*** Dataset content Section Begins ***
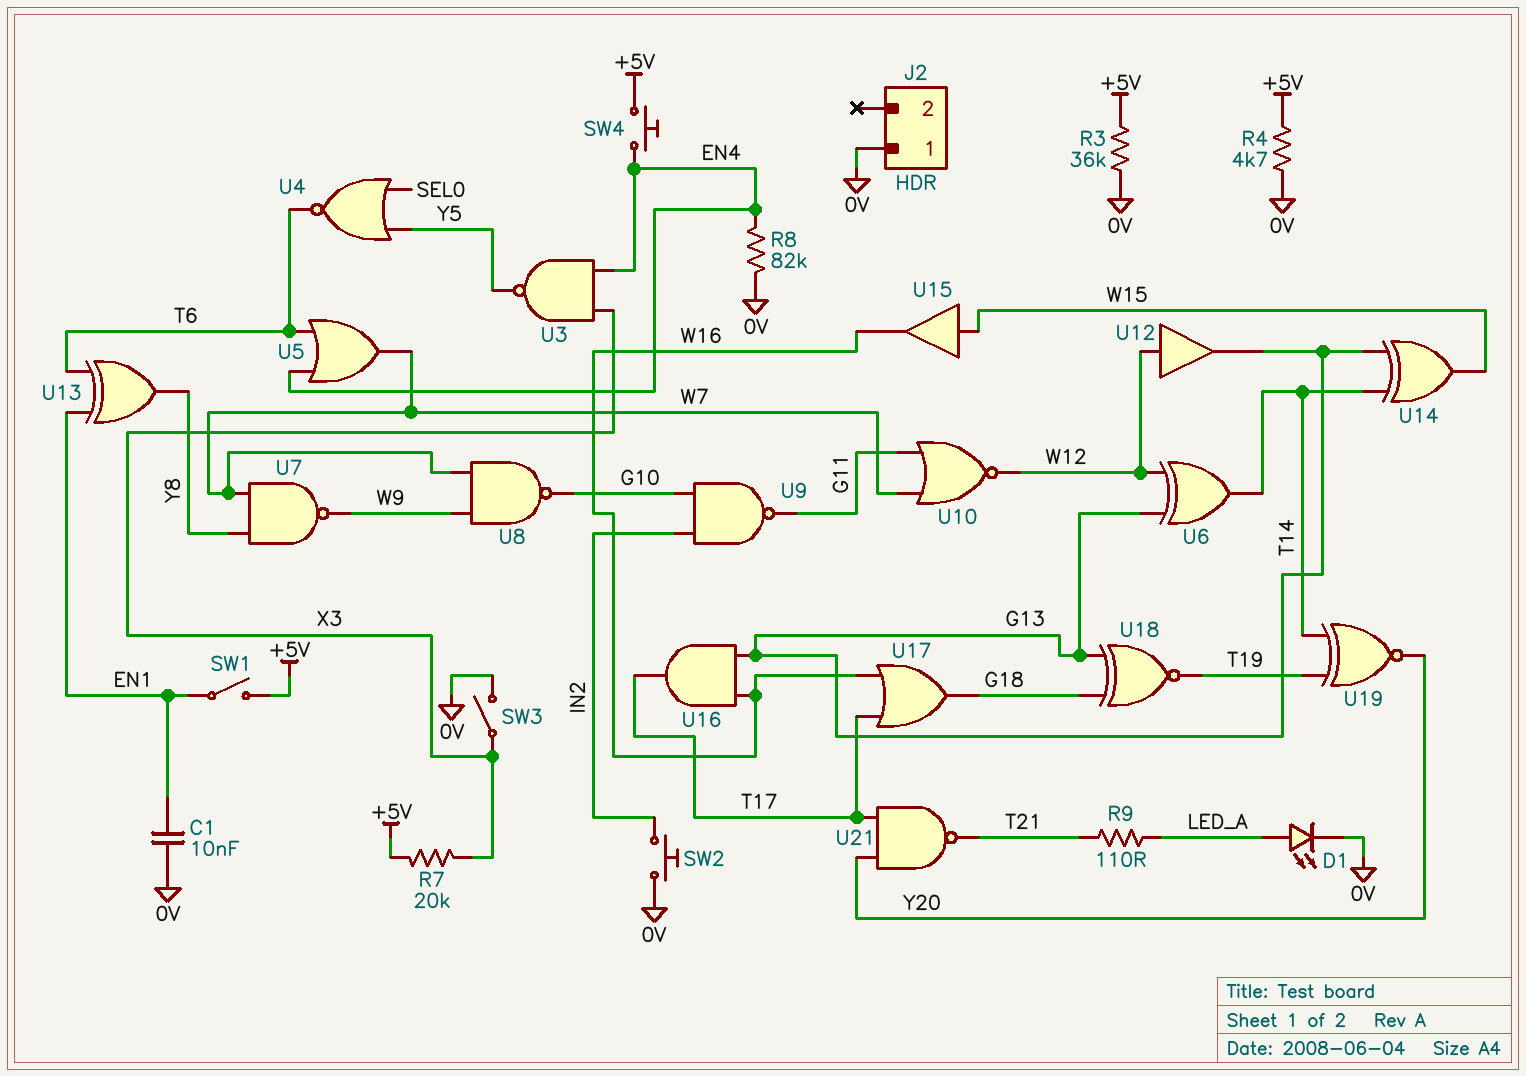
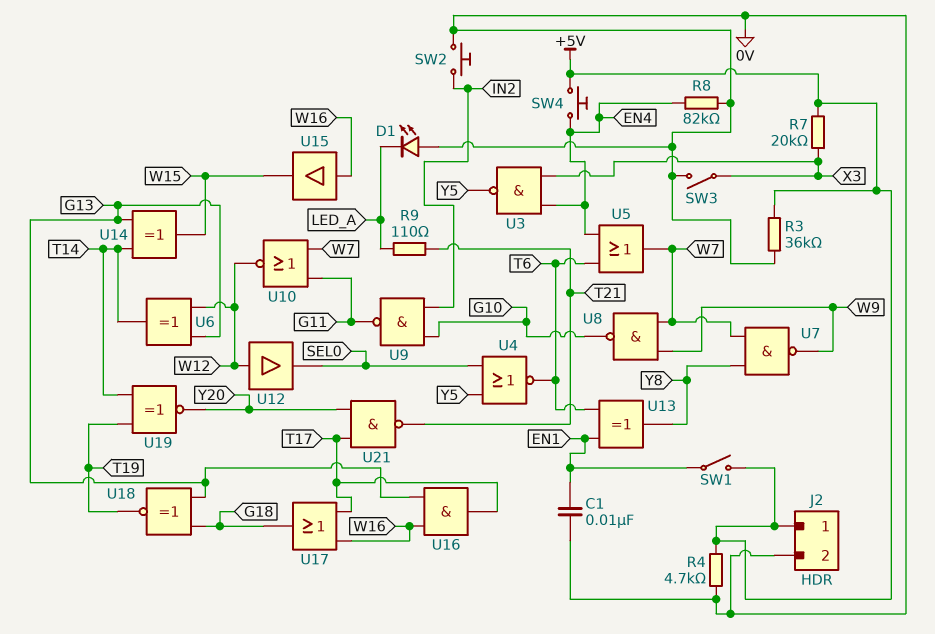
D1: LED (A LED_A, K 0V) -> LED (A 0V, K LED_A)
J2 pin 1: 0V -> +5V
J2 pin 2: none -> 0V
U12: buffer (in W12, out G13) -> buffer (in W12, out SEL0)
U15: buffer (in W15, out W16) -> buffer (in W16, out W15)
*** Dataset content Section Ends ***
*** Dataset content Section Begins ***
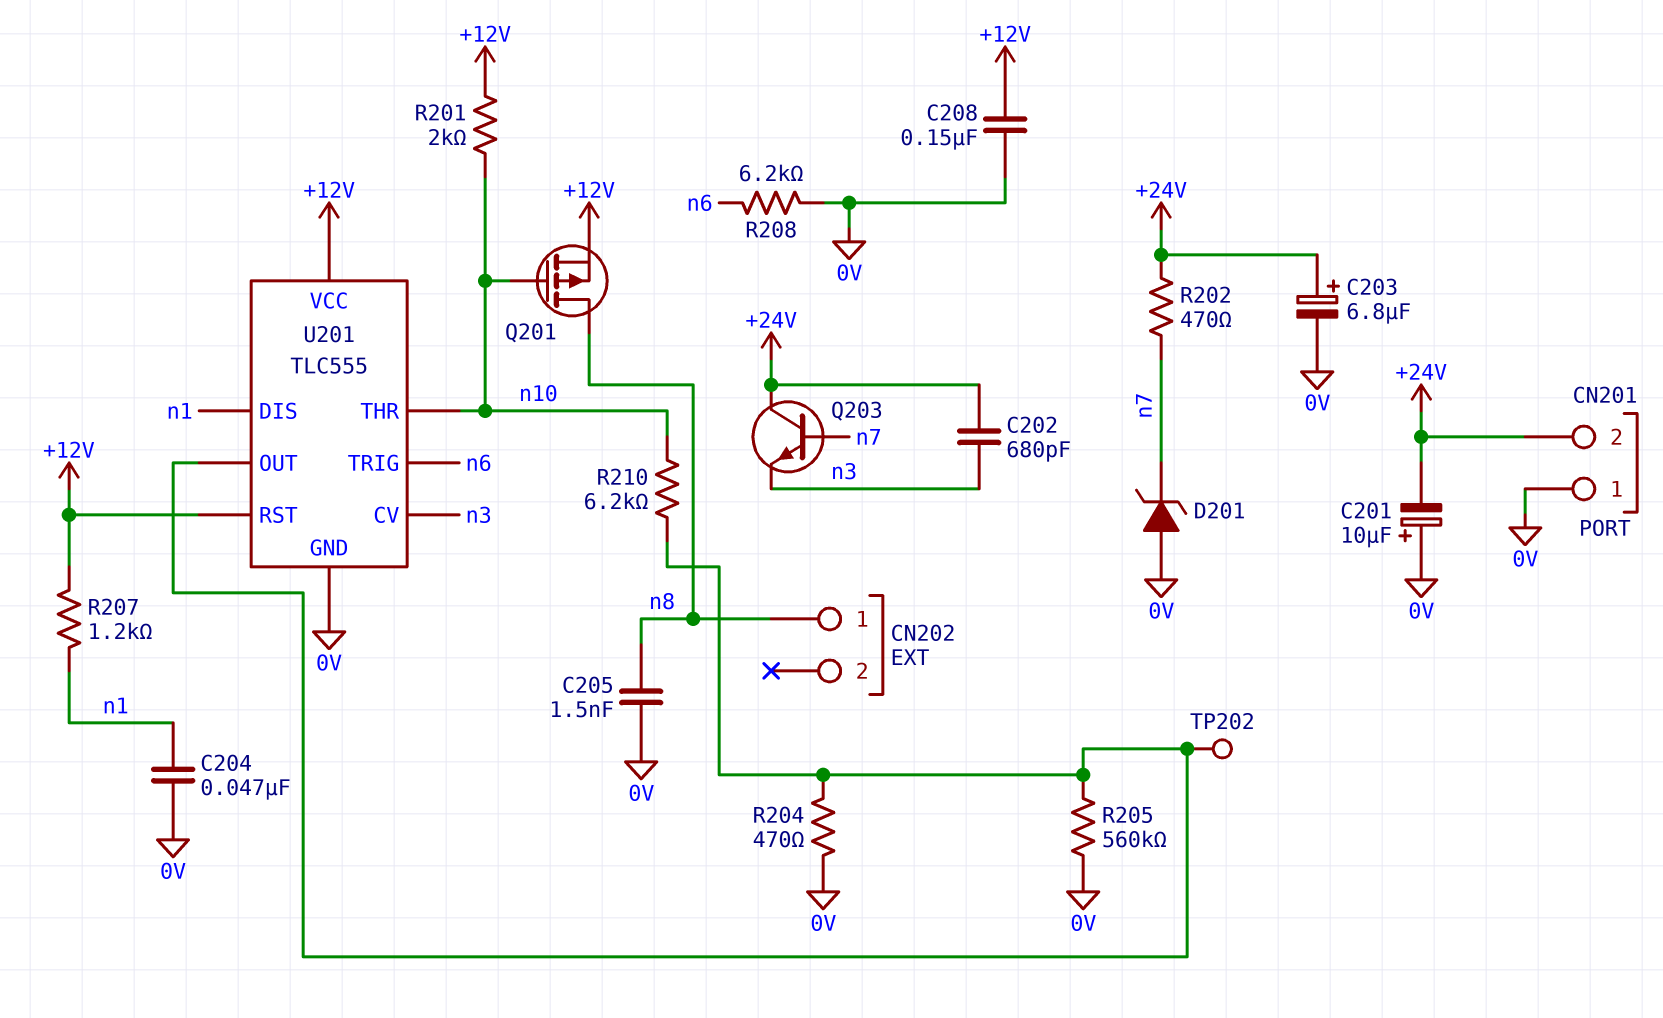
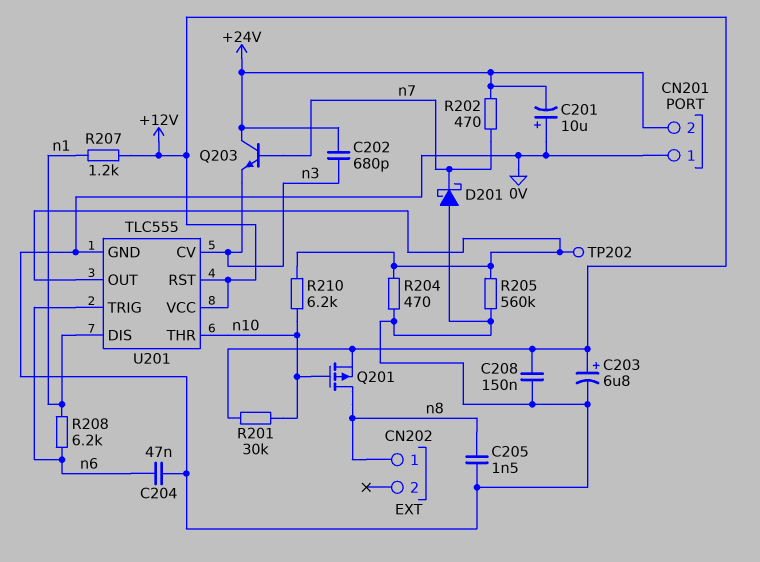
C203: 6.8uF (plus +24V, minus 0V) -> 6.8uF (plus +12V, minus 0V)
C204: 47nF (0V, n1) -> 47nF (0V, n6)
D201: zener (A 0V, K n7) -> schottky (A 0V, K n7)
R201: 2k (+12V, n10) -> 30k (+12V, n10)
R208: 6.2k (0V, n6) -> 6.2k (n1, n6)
*** Dataset content Section Ends ***
● **The task**: Look through the entries and copy every line in which the string "buffer" appears.

● **Answer section**:
U12: buffer (in W12, out G13) -> buffer (in W12, out SEL0)
U15: buffer (in W15, out W16) -> buffer (in W16, out W15)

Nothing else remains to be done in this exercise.